◆ **Records to use**:
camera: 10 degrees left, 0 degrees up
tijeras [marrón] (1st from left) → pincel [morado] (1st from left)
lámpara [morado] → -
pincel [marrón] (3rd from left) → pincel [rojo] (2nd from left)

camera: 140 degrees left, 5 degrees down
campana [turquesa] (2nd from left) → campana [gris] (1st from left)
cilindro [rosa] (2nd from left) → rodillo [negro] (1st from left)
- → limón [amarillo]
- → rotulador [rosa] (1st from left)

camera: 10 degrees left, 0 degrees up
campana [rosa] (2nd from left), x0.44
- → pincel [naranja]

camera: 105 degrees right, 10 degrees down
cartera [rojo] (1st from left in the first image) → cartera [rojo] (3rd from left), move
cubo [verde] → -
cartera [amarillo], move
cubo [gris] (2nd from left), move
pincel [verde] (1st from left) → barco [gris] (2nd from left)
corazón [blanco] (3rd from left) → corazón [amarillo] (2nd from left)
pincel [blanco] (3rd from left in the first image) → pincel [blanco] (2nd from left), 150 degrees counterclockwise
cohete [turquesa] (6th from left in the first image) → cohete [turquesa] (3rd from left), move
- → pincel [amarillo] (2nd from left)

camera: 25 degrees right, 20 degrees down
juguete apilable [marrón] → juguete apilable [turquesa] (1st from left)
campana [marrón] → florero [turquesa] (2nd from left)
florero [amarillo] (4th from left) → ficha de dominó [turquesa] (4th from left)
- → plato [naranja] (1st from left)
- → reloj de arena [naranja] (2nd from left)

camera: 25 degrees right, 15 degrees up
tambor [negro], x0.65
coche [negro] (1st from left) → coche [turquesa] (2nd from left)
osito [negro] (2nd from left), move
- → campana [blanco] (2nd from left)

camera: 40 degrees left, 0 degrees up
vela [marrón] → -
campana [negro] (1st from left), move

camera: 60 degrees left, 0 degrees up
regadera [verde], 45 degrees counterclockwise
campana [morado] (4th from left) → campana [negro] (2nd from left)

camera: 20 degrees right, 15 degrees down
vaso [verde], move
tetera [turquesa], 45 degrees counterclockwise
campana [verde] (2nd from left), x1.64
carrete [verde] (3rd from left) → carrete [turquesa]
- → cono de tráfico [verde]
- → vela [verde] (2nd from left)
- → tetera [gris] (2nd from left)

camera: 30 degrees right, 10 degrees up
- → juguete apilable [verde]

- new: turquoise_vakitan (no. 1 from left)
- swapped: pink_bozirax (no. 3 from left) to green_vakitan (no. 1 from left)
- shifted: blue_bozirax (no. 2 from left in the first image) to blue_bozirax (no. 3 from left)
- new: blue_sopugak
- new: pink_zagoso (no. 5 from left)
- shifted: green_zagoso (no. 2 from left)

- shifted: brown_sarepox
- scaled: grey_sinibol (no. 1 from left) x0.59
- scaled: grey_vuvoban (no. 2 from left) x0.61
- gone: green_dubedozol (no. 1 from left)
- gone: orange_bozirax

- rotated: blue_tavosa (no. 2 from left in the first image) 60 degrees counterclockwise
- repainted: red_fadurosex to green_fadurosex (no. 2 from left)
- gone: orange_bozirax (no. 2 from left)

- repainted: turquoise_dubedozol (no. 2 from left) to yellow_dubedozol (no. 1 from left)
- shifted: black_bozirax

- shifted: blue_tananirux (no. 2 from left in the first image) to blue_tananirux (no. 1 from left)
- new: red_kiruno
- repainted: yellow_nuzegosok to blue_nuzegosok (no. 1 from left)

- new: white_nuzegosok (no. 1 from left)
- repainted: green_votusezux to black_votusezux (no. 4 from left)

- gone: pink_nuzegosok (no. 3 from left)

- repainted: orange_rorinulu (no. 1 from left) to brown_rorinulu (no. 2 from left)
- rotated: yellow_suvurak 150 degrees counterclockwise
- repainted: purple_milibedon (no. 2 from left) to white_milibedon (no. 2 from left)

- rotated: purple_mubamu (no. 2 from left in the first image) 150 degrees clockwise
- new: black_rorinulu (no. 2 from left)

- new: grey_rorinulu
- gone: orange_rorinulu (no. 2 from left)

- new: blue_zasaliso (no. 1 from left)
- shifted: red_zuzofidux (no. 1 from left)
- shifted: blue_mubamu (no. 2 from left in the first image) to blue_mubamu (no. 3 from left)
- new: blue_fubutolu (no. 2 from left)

◆ **Requirement**: Nothing but the lines above from the one containing "tijeras [marrón] (1st" through the one containing "lámpara [morado] →" should appear in the answer, each repeated exactly.

◆ **Task output**:
tijeras [marrón] (1st from left) → pincel [morado] (1st from left)
lámpara [morado] → -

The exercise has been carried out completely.